Records excerpted from a collection
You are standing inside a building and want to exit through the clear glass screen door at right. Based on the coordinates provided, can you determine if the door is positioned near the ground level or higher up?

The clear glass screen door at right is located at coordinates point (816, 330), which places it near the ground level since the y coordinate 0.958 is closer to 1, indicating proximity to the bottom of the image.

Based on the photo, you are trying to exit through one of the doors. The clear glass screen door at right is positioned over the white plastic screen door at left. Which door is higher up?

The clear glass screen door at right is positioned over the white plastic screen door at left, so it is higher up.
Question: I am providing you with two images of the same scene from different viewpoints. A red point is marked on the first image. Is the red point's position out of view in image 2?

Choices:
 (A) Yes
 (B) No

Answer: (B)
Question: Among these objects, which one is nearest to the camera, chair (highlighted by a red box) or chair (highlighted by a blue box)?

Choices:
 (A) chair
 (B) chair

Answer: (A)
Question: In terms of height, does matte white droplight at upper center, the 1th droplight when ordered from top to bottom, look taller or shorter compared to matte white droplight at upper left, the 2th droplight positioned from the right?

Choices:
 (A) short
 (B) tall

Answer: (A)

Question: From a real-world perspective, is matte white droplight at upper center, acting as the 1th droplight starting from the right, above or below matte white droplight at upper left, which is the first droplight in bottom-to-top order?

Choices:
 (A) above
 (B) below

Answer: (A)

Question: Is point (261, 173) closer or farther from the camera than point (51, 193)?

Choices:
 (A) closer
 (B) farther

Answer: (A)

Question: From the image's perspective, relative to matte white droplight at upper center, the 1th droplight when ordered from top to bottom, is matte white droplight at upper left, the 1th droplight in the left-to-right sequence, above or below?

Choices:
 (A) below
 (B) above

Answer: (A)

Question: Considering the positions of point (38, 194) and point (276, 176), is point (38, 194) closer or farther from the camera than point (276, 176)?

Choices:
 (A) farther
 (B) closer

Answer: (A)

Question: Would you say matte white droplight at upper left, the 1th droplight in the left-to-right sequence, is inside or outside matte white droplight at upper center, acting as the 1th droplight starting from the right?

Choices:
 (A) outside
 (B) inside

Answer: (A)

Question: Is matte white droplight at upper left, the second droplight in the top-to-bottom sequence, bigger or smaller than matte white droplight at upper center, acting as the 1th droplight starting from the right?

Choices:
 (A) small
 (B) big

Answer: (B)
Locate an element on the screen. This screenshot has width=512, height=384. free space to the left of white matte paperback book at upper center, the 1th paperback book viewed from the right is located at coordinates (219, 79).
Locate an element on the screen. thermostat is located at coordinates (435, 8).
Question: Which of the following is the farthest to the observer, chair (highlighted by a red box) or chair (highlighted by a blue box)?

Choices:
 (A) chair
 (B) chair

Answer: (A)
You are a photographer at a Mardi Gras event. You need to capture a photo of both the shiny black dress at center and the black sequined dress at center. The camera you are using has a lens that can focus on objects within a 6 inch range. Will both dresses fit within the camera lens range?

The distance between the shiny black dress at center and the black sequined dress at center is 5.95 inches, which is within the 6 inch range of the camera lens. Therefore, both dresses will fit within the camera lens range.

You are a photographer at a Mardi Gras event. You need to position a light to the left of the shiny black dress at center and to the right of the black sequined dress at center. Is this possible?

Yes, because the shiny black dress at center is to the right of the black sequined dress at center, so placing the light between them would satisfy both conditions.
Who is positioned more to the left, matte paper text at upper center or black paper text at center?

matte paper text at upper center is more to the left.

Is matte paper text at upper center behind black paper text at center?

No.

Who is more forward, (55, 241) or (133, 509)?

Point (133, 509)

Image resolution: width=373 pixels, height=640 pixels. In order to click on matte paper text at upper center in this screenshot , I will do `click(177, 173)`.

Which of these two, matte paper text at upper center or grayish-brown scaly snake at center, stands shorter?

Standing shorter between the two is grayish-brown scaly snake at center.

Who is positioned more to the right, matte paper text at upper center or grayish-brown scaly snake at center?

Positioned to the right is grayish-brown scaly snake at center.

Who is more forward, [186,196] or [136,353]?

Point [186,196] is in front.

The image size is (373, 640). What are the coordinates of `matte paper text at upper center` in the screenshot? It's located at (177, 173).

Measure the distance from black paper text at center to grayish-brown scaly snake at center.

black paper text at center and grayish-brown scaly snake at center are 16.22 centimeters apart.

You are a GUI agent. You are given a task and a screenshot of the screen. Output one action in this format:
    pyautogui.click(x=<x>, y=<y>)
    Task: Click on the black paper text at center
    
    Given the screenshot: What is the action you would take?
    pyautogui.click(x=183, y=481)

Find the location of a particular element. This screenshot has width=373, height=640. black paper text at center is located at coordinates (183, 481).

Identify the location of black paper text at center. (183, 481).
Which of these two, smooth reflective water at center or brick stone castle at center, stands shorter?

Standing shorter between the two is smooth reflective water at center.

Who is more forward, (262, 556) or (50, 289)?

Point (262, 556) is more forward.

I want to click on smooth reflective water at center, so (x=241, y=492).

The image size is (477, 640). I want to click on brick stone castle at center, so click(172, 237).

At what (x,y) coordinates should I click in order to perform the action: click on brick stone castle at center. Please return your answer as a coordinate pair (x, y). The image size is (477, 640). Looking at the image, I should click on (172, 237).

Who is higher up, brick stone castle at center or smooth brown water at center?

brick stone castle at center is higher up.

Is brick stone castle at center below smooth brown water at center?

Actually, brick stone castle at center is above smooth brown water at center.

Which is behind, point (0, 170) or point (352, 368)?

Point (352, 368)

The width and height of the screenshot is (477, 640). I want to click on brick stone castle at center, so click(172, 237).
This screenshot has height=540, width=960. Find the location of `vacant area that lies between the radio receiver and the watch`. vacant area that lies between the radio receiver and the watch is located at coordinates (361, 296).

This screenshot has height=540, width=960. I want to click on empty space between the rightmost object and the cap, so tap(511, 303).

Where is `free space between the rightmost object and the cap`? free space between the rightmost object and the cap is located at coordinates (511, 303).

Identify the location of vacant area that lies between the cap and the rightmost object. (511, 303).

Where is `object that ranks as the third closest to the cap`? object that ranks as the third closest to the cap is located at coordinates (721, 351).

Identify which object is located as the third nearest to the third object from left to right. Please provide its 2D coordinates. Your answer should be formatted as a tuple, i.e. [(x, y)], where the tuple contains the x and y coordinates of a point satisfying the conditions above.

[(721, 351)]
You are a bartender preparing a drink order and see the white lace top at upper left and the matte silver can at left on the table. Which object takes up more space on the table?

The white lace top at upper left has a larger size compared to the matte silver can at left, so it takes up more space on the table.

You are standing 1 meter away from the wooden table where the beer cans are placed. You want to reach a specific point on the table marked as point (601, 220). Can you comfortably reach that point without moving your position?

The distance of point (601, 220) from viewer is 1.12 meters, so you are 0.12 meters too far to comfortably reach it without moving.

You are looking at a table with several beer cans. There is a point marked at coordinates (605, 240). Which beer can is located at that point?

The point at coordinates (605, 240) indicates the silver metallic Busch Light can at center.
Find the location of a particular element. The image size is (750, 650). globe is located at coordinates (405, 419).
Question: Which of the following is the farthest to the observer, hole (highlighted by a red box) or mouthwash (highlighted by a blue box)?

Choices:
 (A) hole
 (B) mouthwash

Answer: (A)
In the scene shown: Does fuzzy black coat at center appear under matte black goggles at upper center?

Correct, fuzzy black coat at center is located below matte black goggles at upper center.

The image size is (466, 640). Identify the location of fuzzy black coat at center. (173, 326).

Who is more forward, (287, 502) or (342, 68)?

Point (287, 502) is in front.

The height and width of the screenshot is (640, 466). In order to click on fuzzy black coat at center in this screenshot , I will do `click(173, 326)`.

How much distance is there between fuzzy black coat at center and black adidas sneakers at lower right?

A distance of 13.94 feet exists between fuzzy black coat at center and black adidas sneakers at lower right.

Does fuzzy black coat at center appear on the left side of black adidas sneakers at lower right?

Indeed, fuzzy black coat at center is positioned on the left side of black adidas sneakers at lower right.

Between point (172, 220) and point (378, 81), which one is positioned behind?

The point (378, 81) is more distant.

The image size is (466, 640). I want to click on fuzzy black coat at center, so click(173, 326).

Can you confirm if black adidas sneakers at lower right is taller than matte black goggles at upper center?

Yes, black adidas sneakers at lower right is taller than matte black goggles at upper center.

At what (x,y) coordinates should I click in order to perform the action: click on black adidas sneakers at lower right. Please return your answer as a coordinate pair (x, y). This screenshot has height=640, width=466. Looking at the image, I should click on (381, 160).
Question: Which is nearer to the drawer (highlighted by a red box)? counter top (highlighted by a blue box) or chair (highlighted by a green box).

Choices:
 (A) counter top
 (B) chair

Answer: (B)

REQUIRED WORK =>
Retype the lines of the material starting at the line containing "You are standing 1" and ending at the line containing "The distance of", with both of those lines included.

EXPECTED ANSWER =>
You are standing 1 meter away from the wooden table where the beer cans are placed. You want to reach a specific point on the table marked as point (601, 220). Can you comfortably reach that point without moving your position?

The distance of point (601, 220) from viewer is 1.12 meters, so you are 0.12 meters too far to comfortably reach it without moving.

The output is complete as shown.